__EXERCISE DIRECTIONS__.
Locate every line in the records below that holds the word "AGND" and return each one.

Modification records
-*-
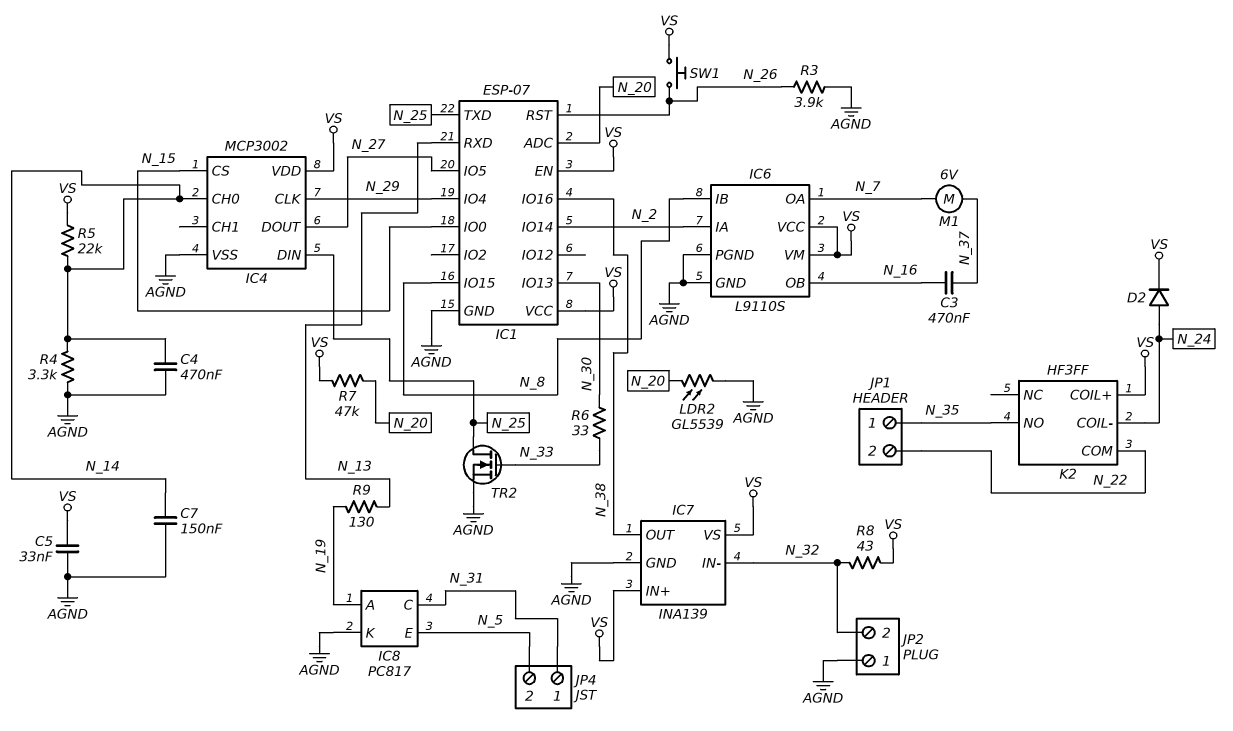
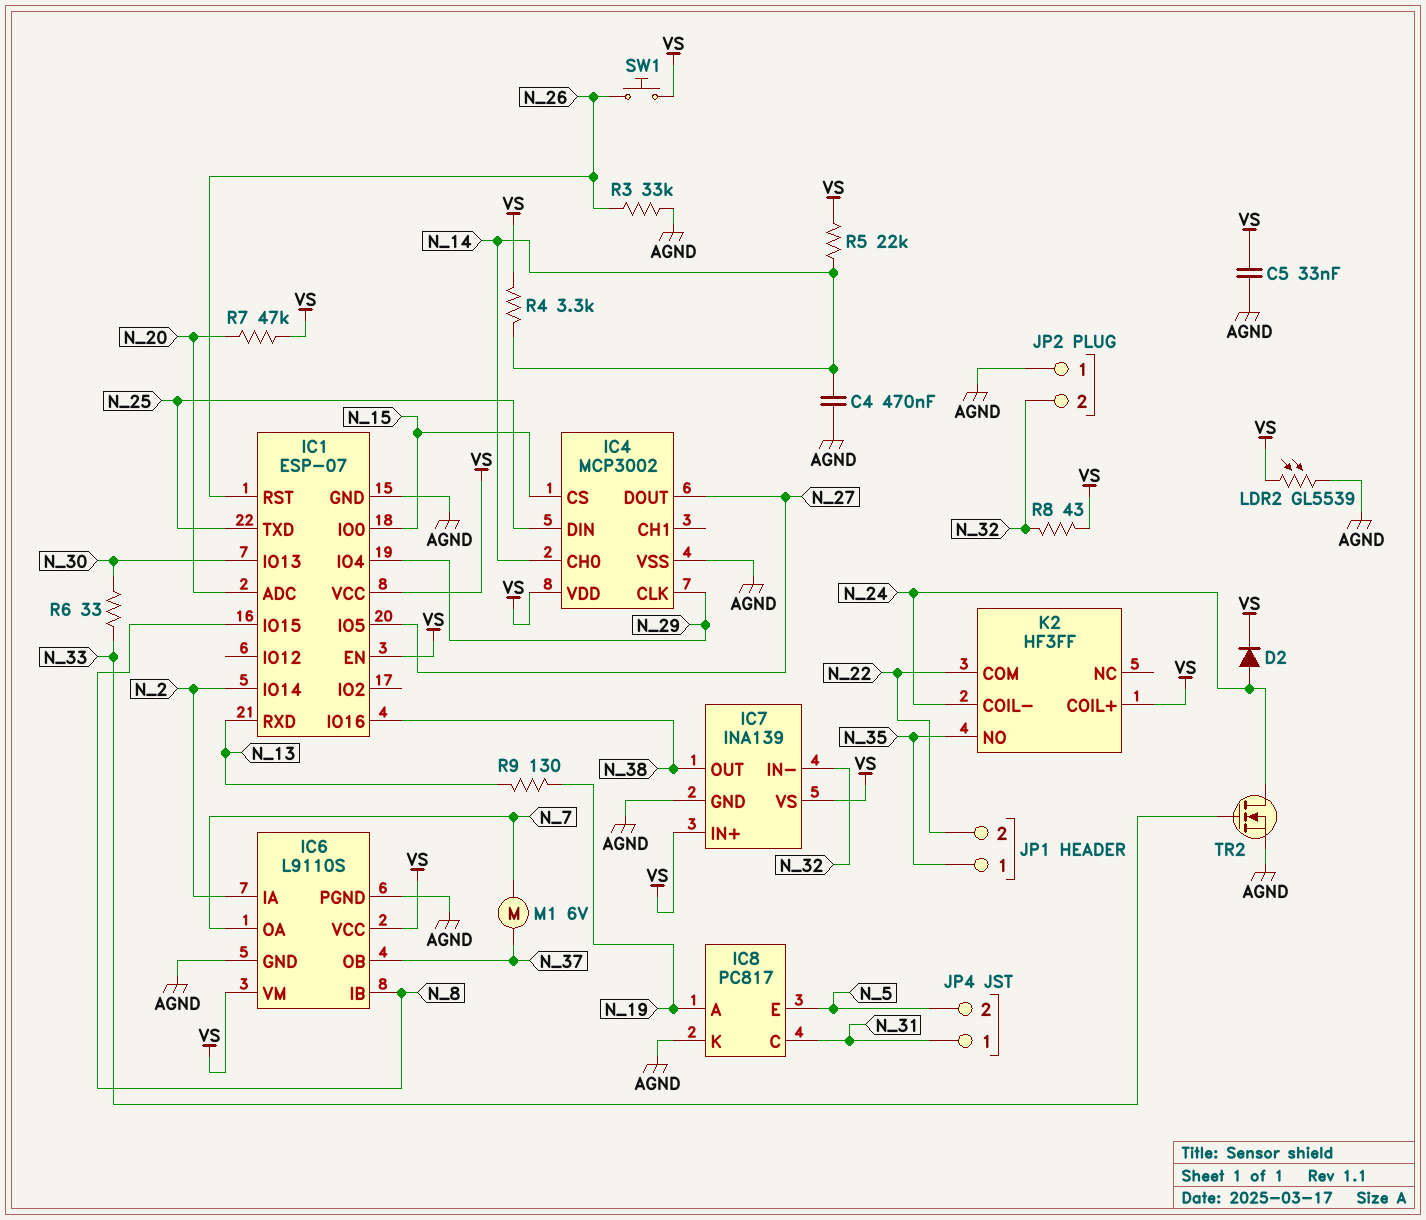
C3: 470nF (N_16, N_37) -> none
C7: 150nF (AGND, N_14) -> none
IC6 pin OB: N_16 -> N_37
LDR2: GL5539 (AGND, N_20) -> GL5539 (AGND, VS)
R3: 3.9k (AGND, N_26) -> 33k (AGND, N_26)
R4: 3.3k (AGND, N_14) -> 3.3k (N_14, VS)
TR2: NMOS (G N_33, D N_25, S AGND) -> NMOS (G N_33, D N_24, S AGND)

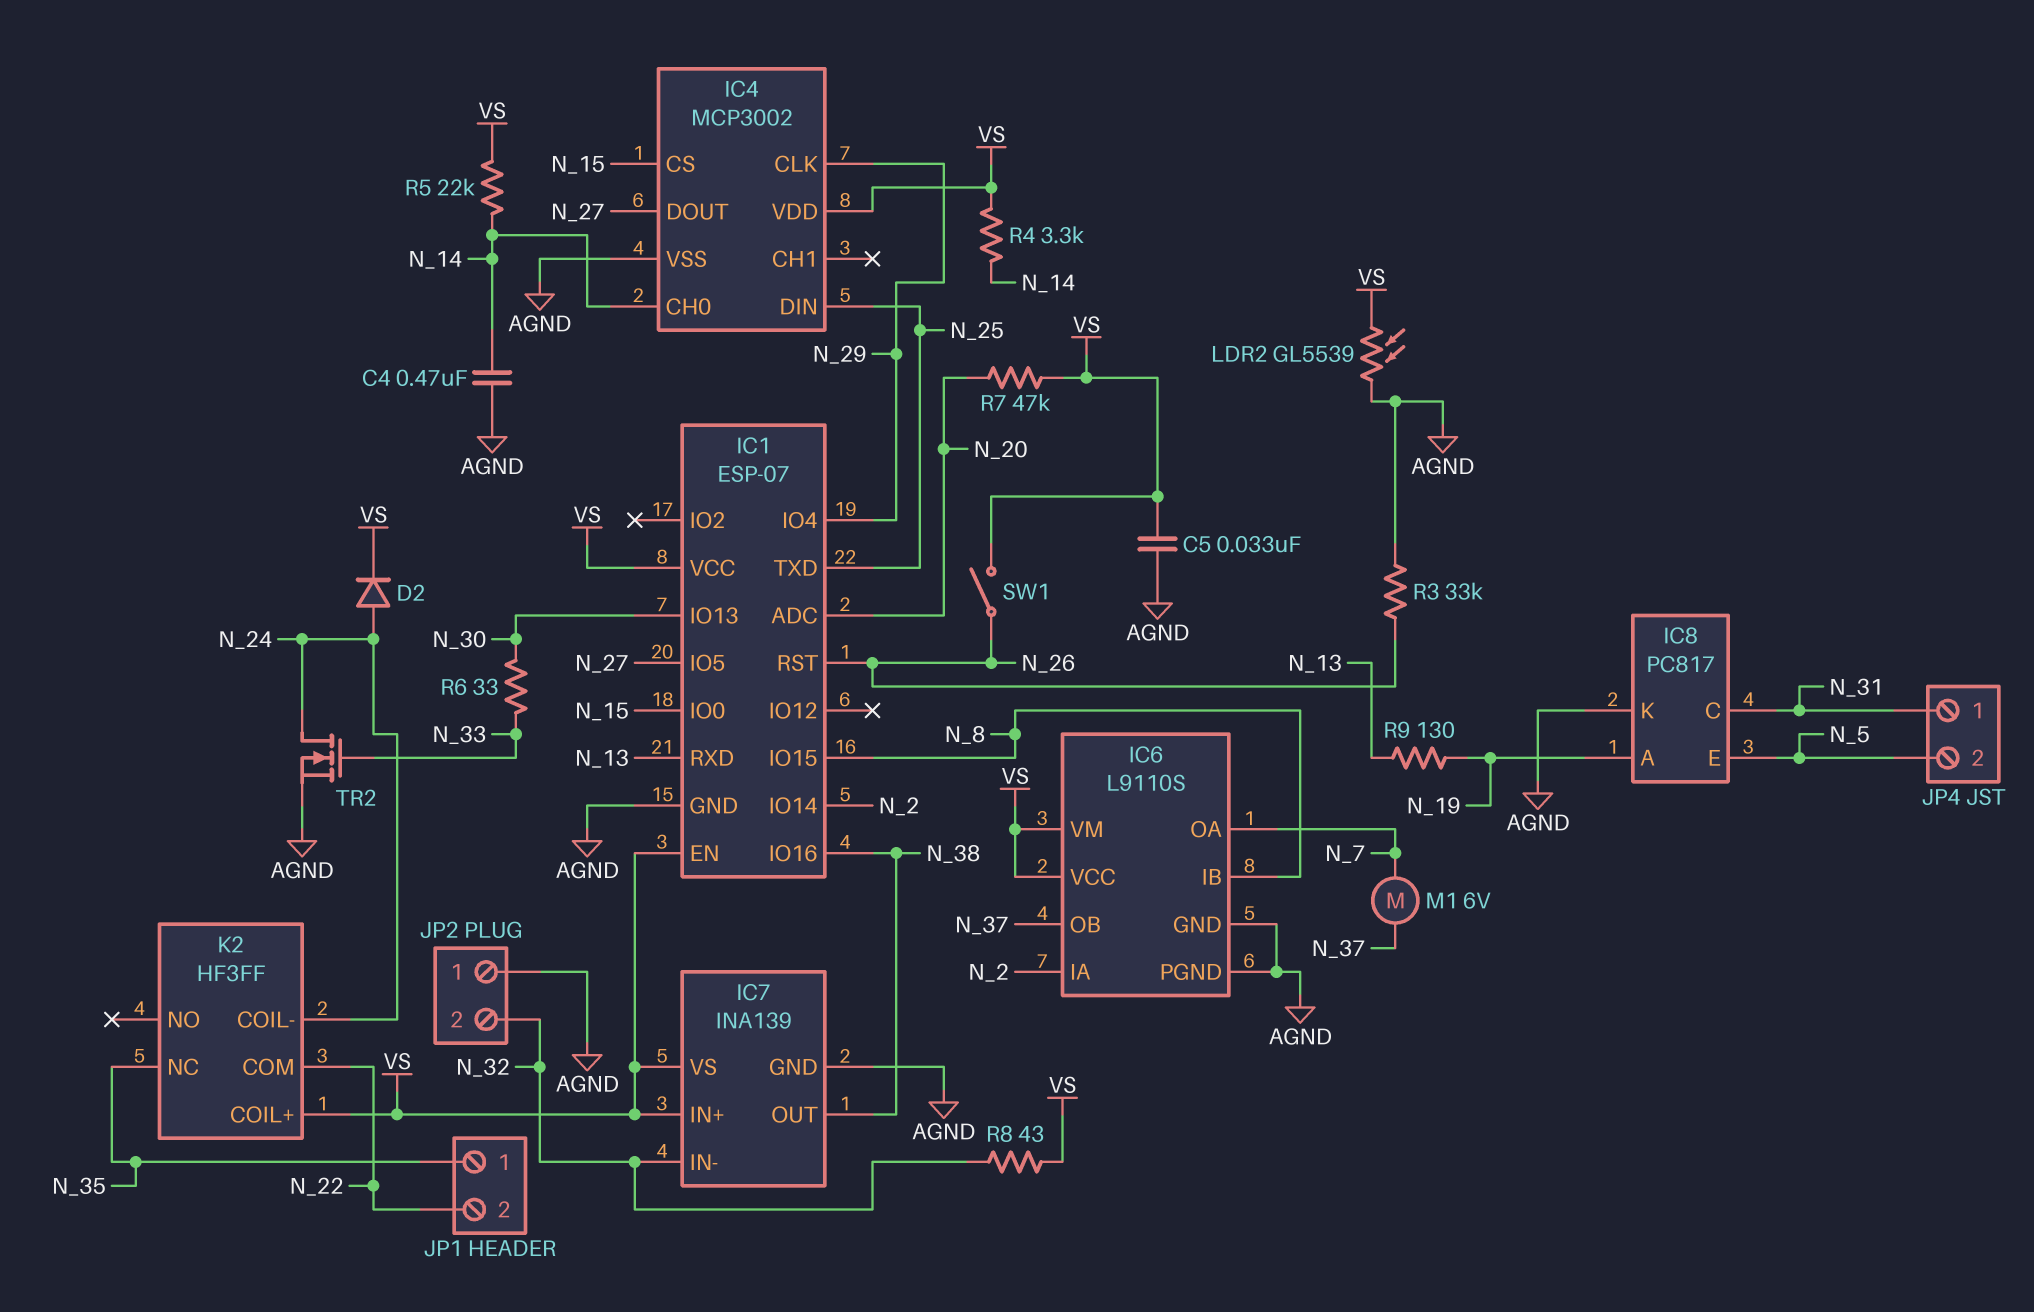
K2 pin NC: none -> N_35
K2 pin NO: N_35 -> none
SW1: button (N_26, VS) -> switch (N_26, VS)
-*-
__ANSWER BELOW__.
C7: 150nF (AGND, N_14) -> none
LDR2: GL5539 (AGND, N_20) -> GL5539 (AGND, VS)
R3: 3.9k (AGND, N_26) -> 33k (AGND, N_26)
R4: 3.3k (AGND, N_14) -> 3.3k (N_14, VS)
TR2: NMOS (G N_33, D N_25, S AGND) -> NMOS (G N_33, D N_24, S AGND)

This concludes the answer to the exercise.